_What needs to be done_: Give the entries below again, word for word, and leave out the images.

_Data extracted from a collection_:
<<<<

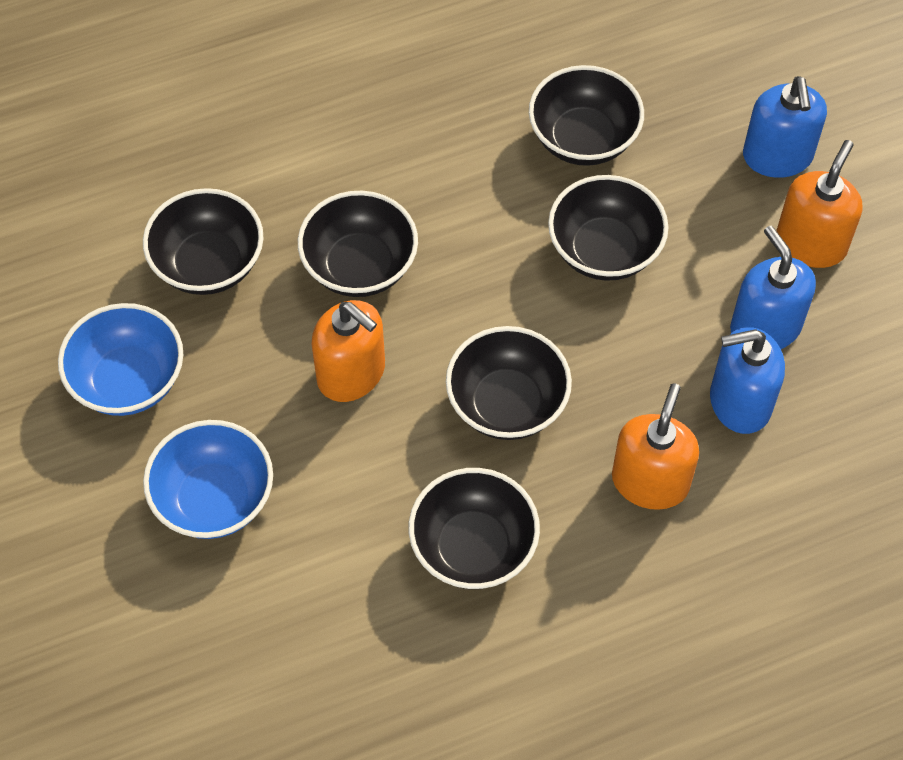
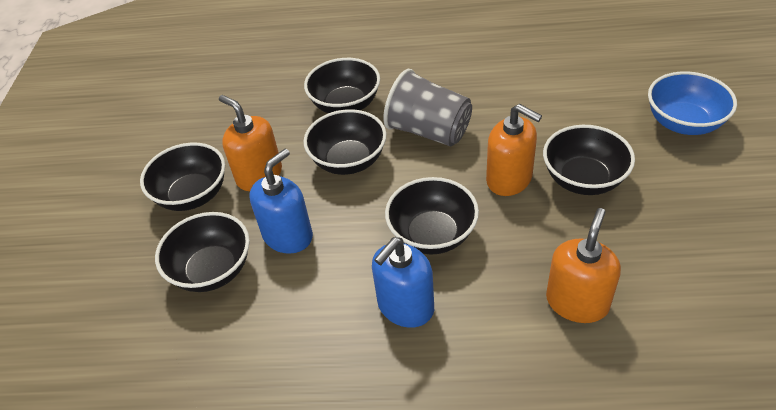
blue bowl: 2 -> 1
blue soap dispenser: 3 -> 2
grey cup: 0 -> 1

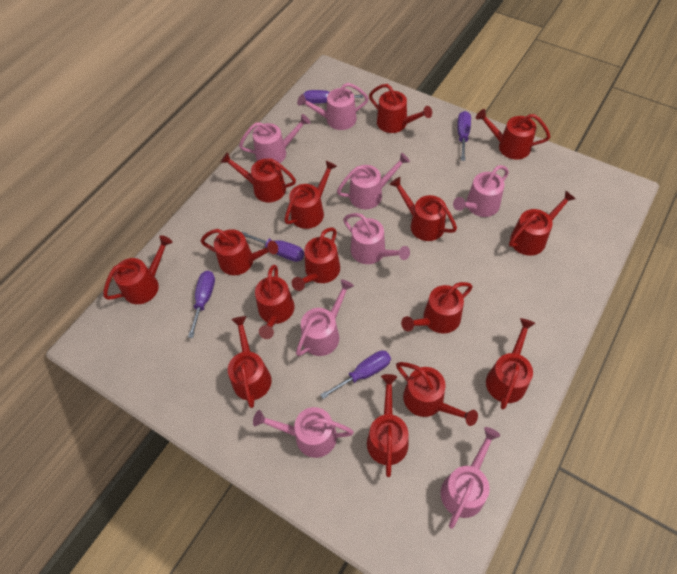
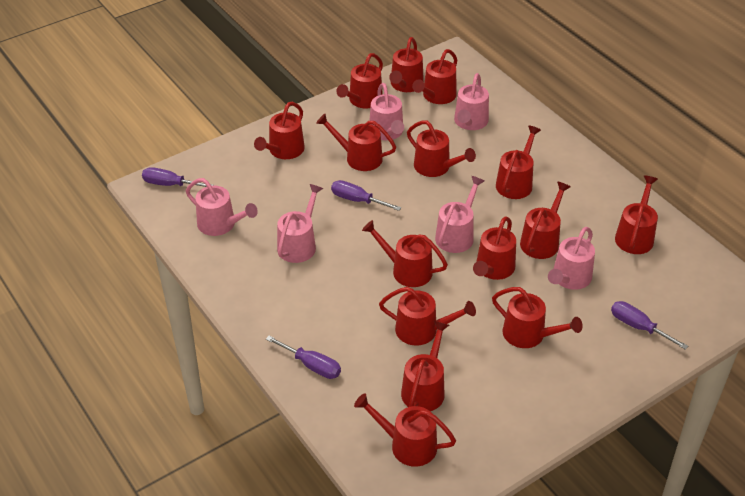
pink watering can: 8 -> 6
purple screwdriver: 5 -> 4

>>>>

_Expected answer_:
blue bowl: 2 -> 1
blue soap dispenser: 3 -> 2
grey cup: 0 -> 1

pink watering can: 8 -> 6
purple screwdriver: 5 -> 4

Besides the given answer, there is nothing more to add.